Start of Provided records

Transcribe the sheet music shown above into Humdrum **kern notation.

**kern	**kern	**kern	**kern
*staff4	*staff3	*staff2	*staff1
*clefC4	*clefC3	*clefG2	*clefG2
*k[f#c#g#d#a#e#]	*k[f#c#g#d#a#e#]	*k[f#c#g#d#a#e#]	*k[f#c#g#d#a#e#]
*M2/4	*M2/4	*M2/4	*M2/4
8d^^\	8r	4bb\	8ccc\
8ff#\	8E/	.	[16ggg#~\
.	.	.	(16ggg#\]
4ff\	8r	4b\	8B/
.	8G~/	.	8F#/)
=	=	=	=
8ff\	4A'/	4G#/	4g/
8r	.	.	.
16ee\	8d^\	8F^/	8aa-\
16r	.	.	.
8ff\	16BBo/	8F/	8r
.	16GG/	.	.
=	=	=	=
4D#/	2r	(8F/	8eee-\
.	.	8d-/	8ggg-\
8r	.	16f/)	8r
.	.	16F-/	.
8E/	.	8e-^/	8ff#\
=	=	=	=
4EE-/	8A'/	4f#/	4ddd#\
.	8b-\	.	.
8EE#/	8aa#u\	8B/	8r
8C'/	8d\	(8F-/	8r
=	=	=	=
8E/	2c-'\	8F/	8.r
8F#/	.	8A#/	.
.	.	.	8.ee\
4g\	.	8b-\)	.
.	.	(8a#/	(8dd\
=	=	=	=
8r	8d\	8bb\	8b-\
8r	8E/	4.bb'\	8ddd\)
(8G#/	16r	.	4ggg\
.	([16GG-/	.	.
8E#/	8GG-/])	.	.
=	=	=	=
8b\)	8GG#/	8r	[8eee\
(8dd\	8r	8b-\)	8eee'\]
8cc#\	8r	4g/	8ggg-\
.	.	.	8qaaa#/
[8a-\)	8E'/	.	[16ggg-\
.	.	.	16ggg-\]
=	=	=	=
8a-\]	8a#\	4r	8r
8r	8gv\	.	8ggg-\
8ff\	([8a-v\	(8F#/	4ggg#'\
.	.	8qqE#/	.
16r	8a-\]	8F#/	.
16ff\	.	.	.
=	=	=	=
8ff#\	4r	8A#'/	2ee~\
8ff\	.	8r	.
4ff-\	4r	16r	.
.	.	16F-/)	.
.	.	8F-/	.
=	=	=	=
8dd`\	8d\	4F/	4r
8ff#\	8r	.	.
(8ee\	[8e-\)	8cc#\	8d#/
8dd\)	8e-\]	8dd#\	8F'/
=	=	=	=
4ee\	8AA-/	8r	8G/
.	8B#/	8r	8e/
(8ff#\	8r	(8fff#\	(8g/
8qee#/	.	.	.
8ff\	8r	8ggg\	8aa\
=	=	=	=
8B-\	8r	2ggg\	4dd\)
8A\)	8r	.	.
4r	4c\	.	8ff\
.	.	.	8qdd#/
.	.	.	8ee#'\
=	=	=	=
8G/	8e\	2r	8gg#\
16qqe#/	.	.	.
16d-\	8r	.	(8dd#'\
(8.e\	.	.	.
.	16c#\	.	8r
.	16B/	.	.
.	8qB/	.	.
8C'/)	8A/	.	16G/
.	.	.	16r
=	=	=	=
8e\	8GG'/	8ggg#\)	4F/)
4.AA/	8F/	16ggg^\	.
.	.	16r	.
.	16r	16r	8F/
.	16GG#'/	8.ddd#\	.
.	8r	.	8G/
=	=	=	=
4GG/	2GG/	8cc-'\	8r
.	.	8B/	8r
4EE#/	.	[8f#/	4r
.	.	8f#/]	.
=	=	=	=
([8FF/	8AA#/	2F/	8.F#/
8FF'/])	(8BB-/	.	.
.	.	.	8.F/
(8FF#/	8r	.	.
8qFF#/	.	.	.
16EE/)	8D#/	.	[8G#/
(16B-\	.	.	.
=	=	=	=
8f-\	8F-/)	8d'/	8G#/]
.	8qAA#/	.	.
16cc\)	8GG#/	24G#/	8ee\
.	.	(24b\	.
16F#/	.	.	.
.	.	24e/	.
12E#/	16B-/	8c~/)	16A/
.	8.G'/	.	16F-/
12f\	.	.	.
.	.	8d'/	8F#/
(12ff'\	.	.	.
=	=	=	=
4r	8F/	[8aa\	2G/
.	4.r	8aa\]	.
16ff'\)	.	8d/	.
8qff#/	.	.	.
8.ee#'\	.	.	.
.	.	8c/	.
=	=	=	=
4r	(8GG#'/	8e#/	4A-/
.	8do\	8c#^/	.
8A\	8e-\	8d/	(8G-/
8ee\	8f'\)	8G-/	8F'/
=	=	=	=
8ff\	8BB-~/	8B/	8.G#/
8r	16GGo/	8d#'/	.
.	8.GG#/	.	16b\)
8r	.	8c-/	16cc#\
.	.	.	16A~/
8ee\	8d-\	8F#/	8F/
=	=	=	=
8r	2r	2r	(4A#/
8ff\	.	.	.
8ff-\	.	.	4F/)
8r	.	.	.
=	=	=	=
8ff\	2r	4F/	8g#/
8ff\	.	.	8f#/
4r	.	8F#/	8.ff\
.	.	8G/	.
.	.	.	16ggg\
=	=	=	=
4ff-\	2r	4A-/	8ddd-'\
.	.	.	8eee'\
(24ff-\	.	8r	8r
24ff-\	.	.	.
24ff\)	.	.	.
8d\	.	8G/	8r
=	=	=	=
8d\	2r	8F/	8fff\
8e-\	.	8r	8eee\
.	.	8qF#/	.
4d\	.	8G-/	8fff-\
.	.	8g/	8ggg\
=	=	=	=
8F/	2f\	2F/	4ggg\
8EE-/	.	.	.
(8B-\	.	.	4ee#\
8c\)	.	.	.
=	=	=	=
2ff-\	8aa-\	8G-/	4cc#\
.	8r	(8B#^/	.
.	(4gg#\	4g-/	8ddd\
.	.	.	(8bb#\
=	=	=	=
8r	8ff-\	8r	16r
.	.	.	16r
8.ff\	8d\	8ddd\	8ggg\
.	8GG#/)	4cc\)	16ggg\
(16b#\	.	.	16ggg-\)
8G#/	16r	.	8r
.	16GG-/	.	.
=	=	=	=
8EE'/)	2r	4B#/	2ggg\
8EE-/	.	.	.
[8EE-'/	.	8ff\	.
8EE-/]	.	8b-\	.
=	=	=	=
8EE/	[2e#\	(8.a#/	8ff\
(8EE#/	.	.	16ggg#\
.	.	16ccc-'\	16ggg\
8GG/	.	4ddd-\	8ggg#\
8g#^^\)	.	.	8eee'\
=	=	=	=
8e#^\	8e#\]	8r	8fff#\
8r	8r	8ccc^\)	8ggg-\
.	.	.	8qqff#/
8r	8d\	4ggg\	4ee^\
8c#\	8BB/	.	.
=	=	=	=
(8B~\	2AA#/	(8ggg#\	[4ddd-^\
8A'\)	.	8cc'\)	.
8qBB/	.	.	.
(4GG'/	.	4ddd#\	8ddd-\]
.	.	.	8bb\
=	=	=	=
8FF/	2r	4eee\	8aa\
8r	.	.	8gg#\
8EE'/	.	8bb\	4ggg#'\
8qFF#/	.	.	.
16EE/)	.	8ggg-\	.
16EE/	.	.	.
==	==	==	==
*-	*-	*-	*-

End of Provided records

__What the exercise asks__: Locate every line in the rows above that contains the string "kern", and copy each of those lines.

__Exercise solution__:
Transcribe the sheet music shown above into Humdrum **kern notation.
**kern	**kern	**kern	**kern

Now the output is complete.